Exactly as written, give again the line with "camera: 165 degrees right, 0 degrees up" and all subsequent lines through the end of the records.

Data supplied =>
· · · ·
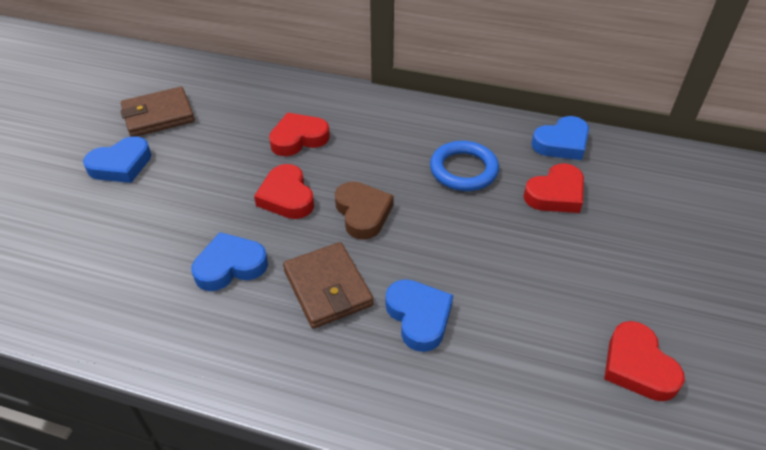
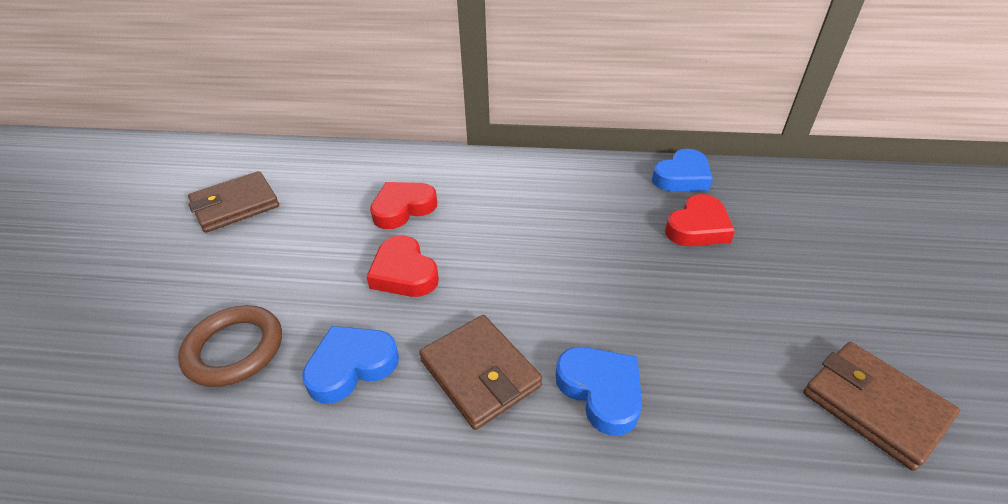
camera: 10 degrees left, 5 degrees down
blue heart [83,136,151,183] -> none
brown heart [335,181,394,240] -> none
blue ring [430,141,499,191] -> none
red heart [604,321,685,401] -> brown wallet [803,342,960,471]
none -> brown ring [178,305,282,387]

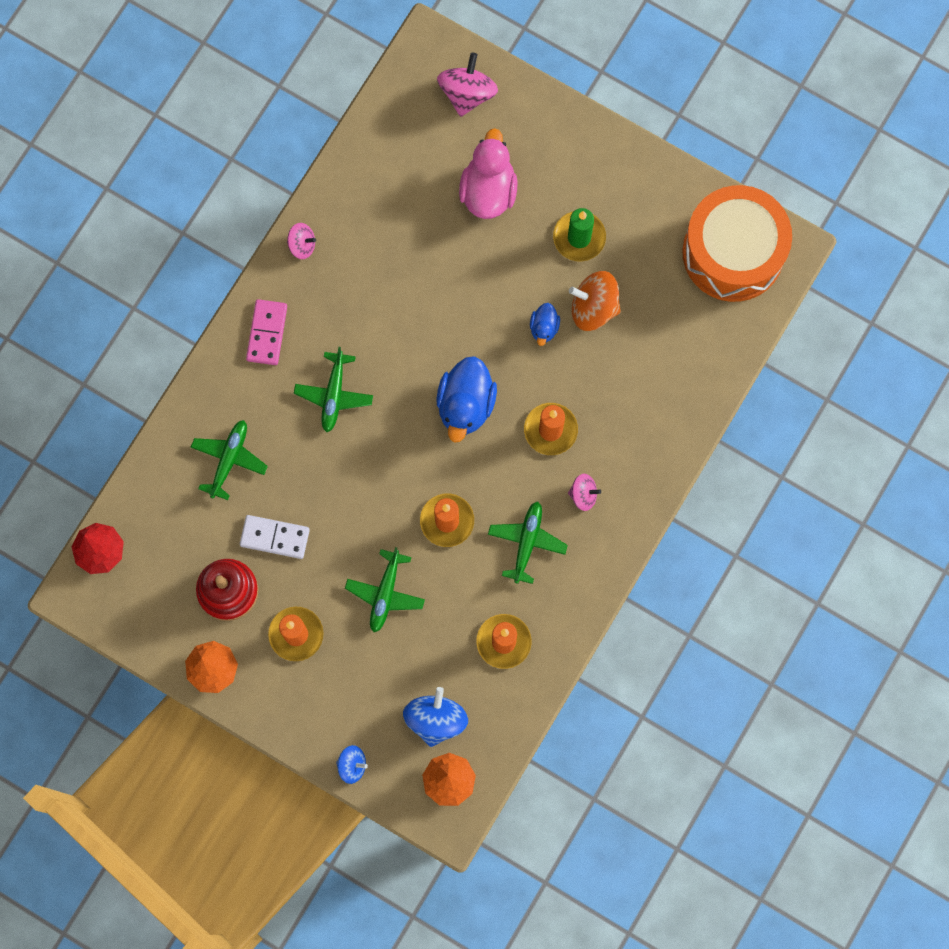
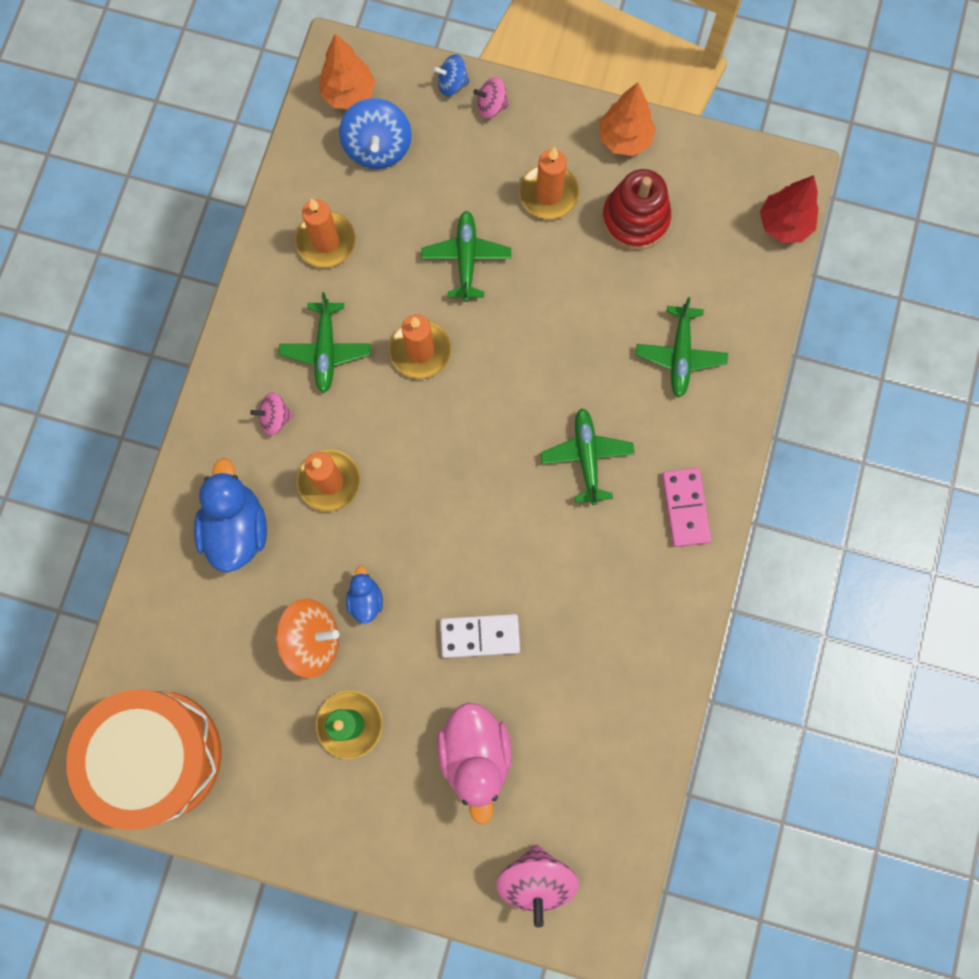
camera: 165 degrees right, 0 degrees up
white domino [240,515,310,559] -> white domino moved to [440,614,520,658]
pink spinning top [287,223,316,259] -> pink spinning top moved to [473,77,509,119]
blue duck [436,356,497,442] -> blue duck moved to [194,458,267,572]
· · · ·
Output for this exercise =>
camera: 165 degrees right, 0 degrees up
white domino [240,515,310,559] -> white domino moved to [440,614,520,658]
pink spinning top [287,223,316,259] -> pink spinning top moved to [473,77,509,119]
blue duck [436,356,497,442] -> blue duck moved to [194,458,267,572]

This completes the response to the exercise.